[Given records Boundary: Start]
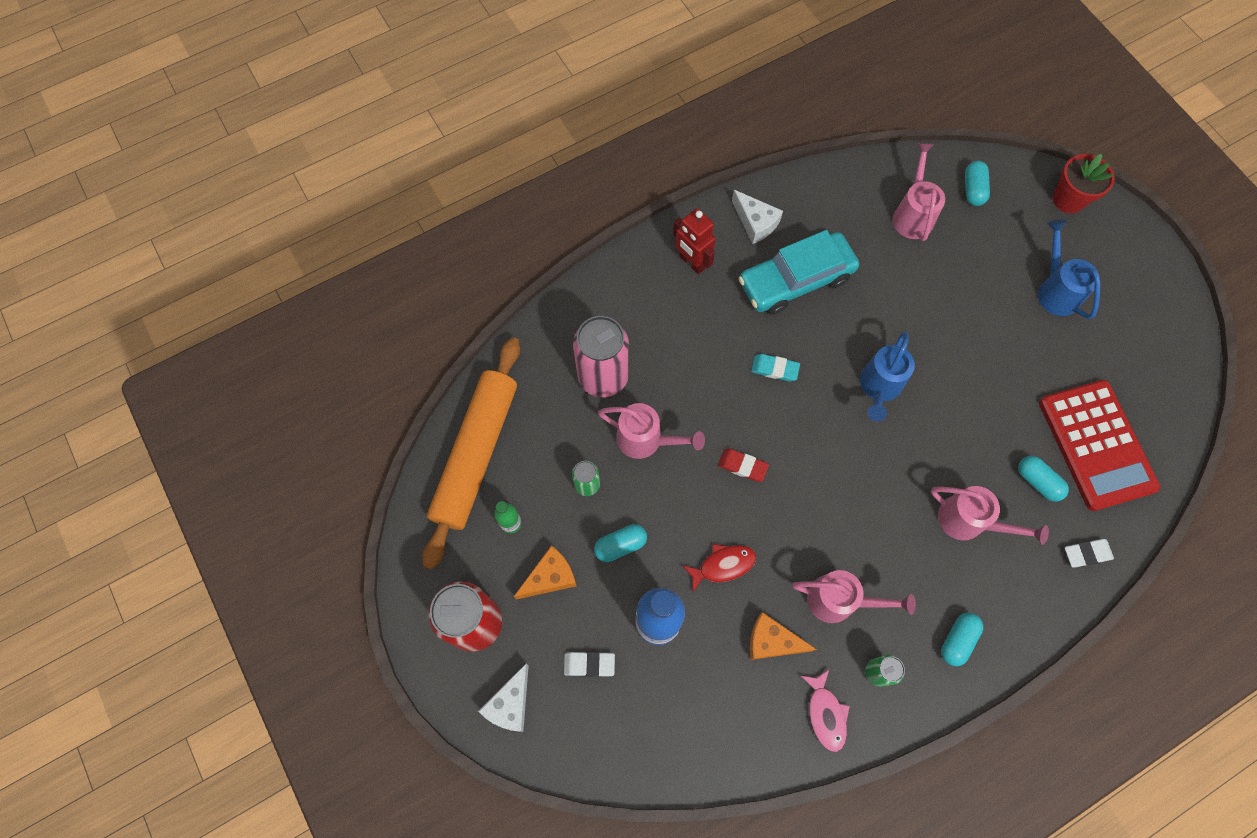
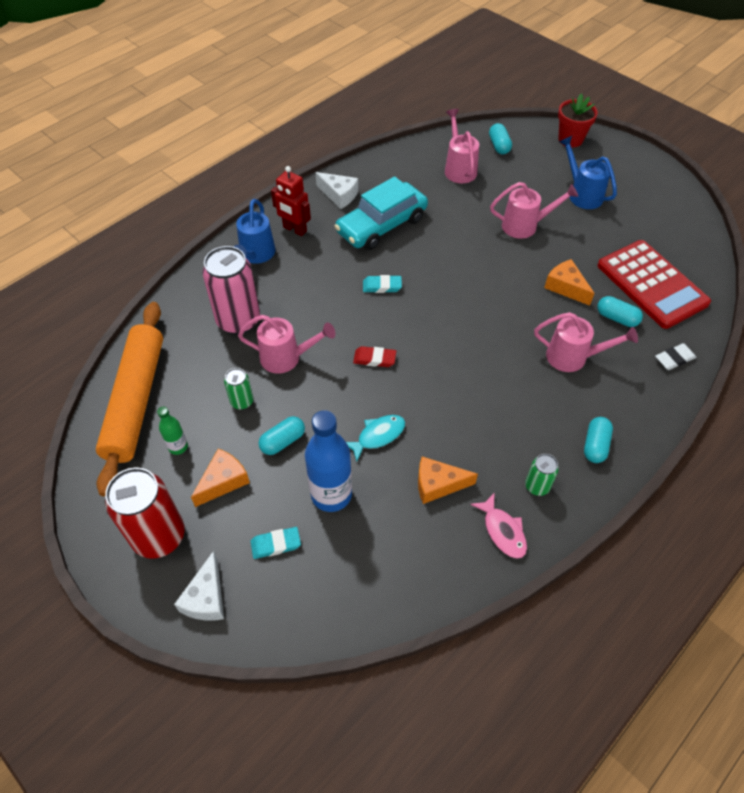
camera: 15 degrees left, 15 degrees down
(589, 664) = (276, 544): white eraser -> turquoise eraser
(723, 565) = (378, 436): red fish -> turquoise fish
(839, 601) = (486, 439): pink watering can -> pink watering can (525, 226)
(879, 387) = (470, 281): blue watering can -> blue watering can (256, 255)
(991, 423) = (566, 287): none -> orange cheese

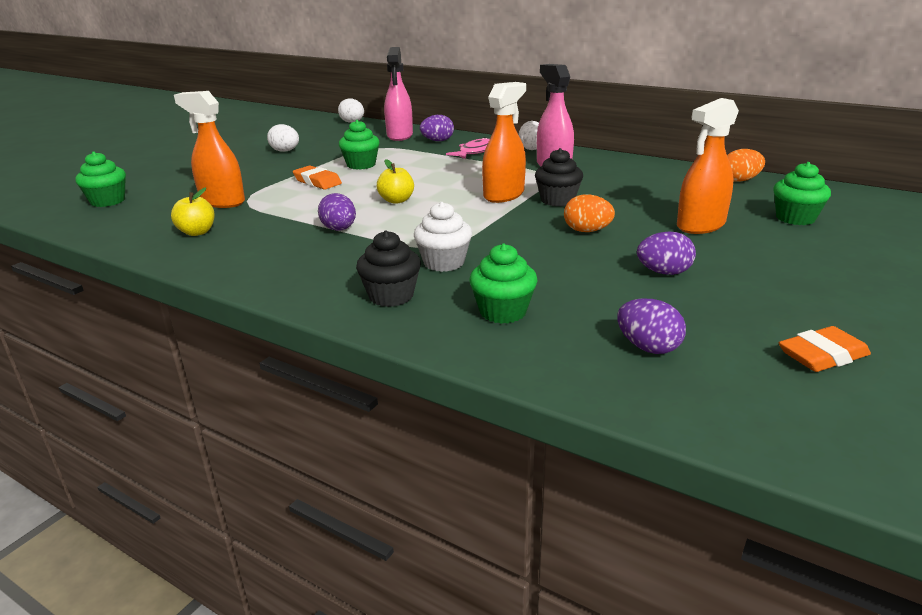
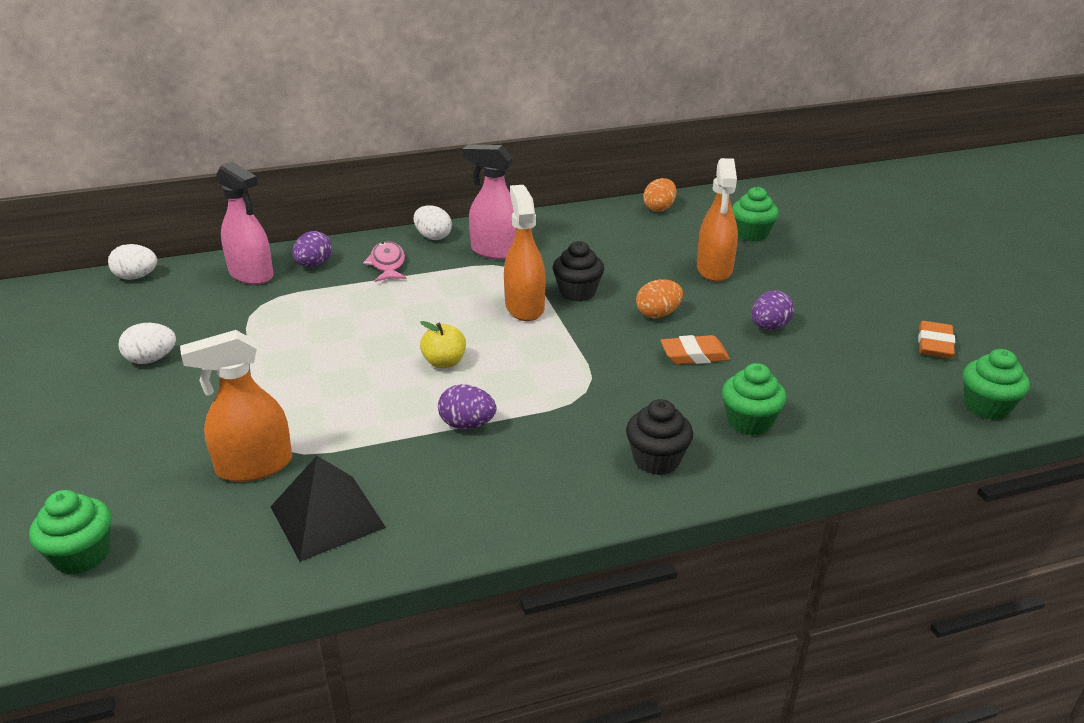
camera: 50 degrees left, 5 degrees up
(197, 232) = (327, 516): yellow apple -> black pyramid
(317, 182) = (305, 382): orange eraser -> orange eraser (694, 355)
(361, 165) = (302, 336): green cupcake -> green cupcake (986, 407)
(444, 263) = (626, 405): white cupcake -> none
(648, 347) = (865, 394): purple egg -> none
[Given records Boundary: End]
**Problem description**
Scan the lines above, and whenever one holds the string "degrees", copy it.

**Written answer**
camera: 15 degrees left, 15 degrees down
camera: 50 degrees left, 5 degrees up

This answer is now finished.